Stored data:
== Segment start ==

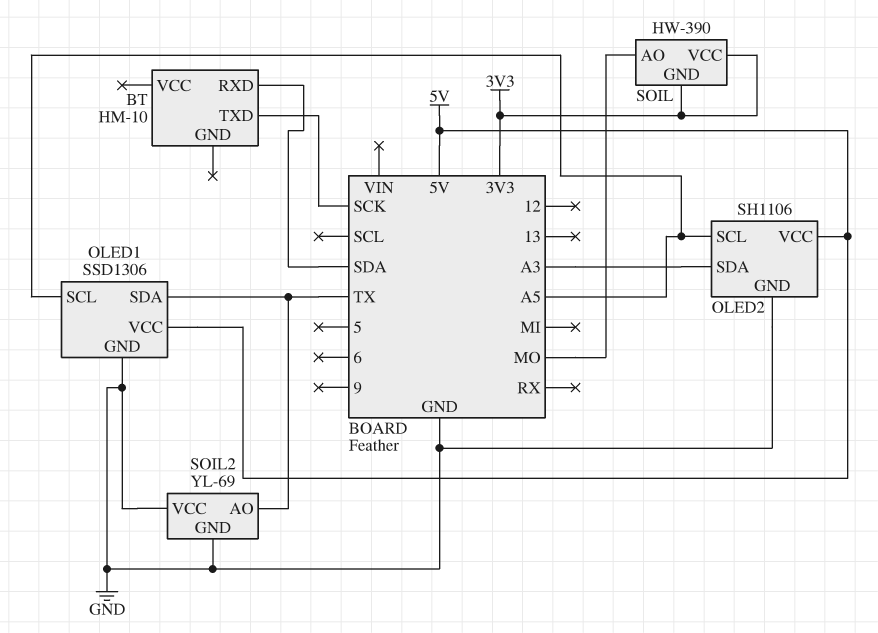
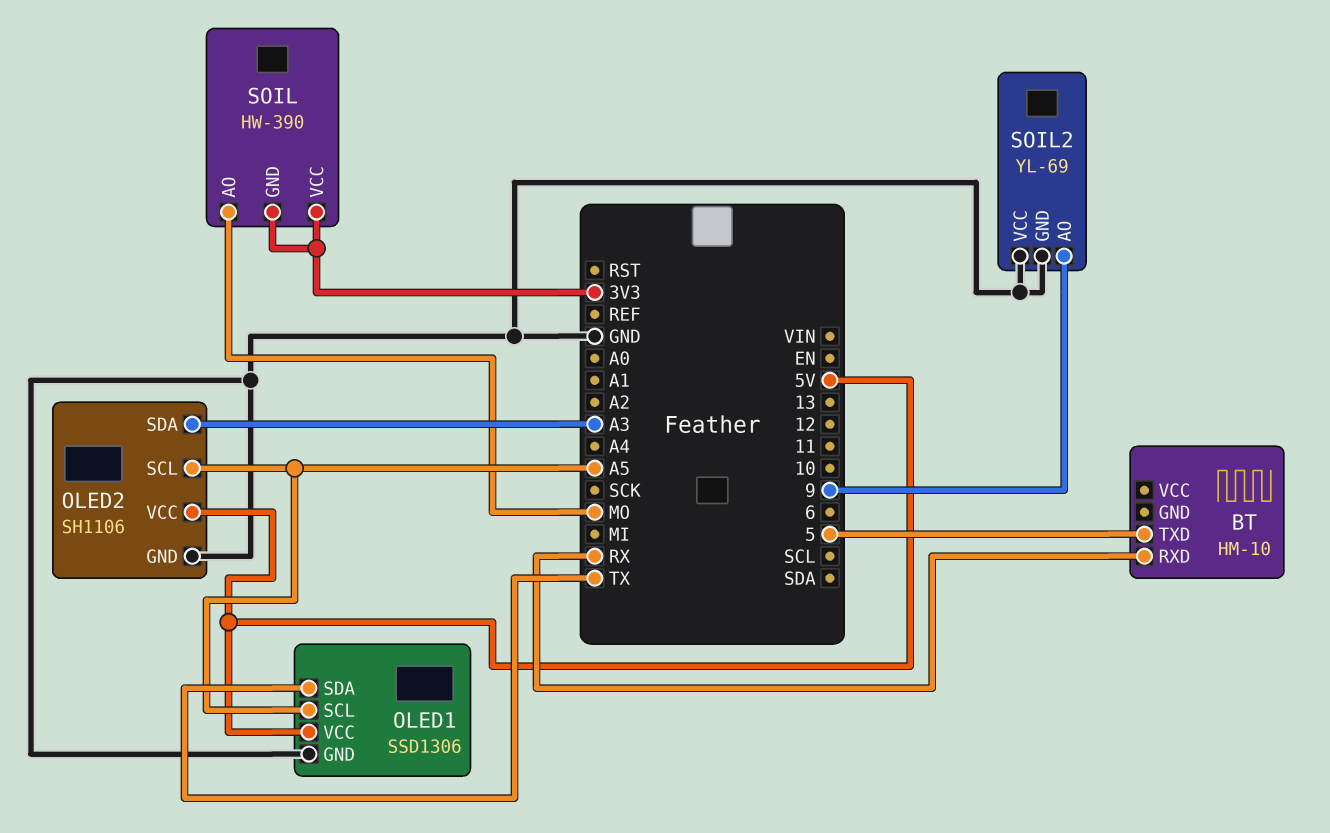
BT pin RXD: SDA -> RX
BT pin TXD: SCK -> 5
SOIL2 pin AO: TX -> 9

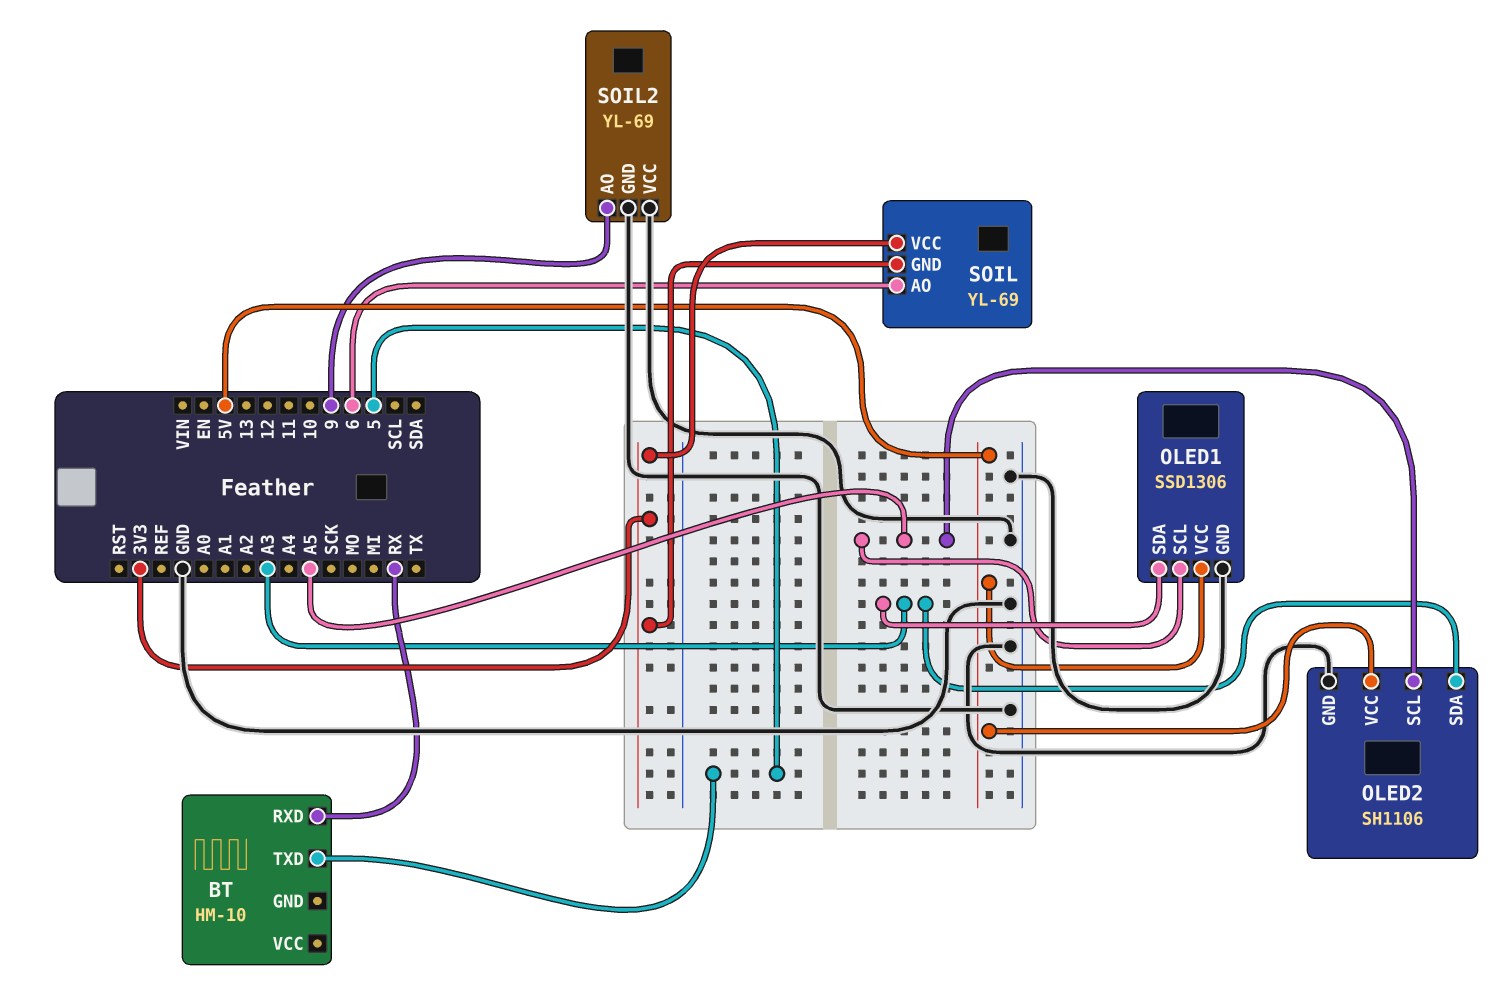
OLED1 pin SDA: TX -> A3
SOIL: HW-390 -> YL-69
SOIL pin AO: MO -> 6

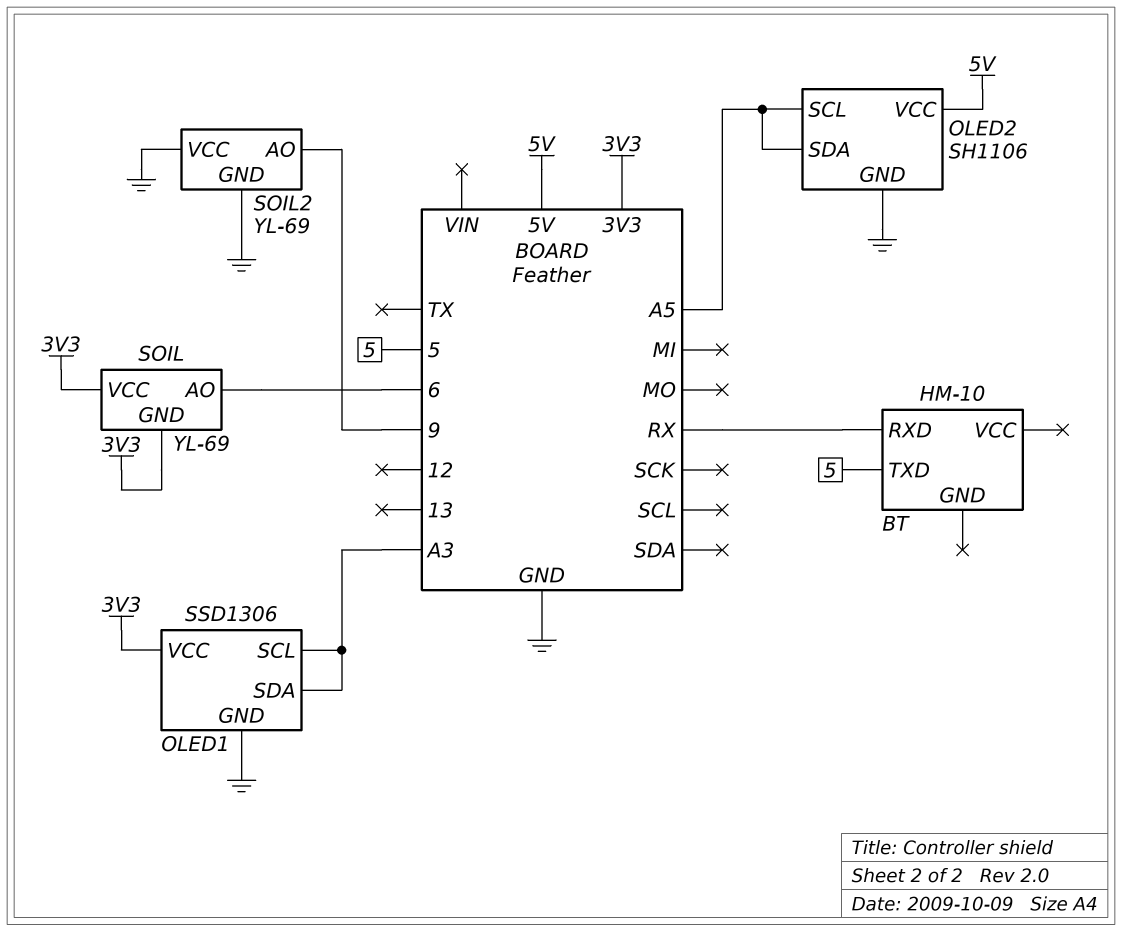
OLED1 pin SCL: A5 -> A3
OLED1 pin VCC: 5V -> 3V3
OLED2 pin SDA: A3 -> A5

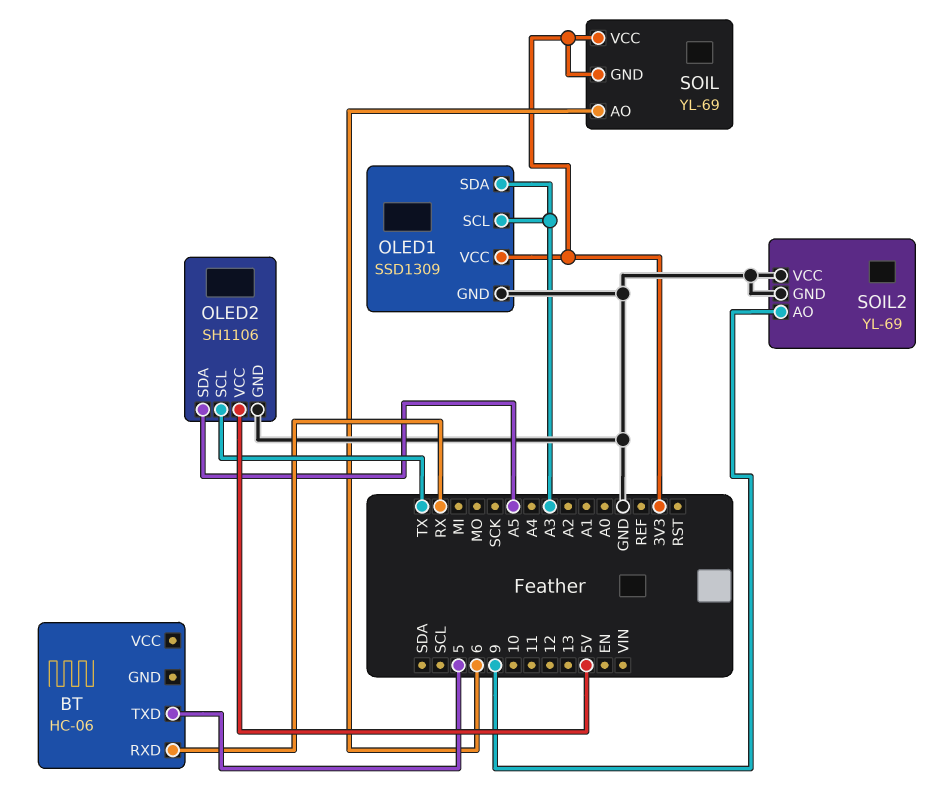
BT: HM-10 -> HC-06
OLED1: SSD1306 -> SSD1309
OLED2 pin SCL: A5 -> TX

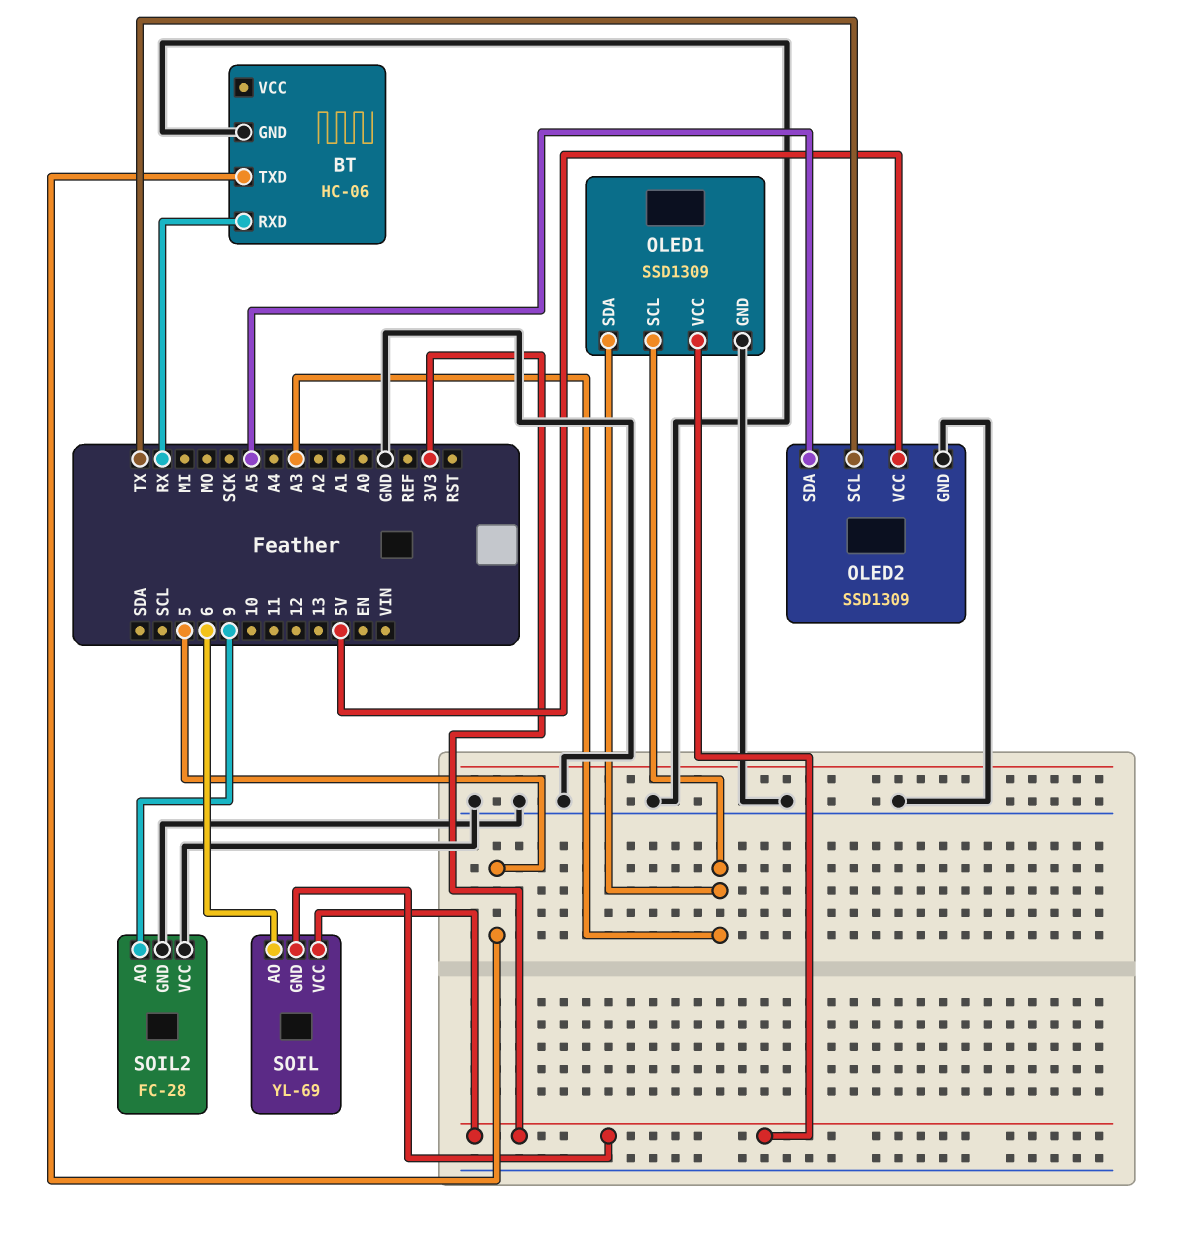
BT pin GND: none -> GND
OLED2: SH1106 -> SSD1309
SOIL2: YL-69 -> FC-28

== Segment end ==
== Segment start ==

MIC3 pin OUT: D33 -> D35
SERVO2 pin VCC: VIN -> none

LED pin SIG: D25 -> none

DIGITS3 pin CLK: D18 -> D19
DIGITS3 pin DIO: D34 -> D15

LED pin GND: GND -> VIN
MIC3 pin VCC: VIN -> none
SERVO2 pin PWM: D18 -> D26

== Segment end ==

What needs to be done
Retype, exactly and in full, the lines above from the one containing "DIGITS3 pin DIO: D34 -> D15" through the one containing "SERVO2 pin PWM: D18 -> D26".

Reply
DIGITS3 pin DIO: D34 -> D15

LED pin GND: GND -> VIN
MIC3 pin VCC: VIN -> none
SERVO2 pin PWM: D18 -> D26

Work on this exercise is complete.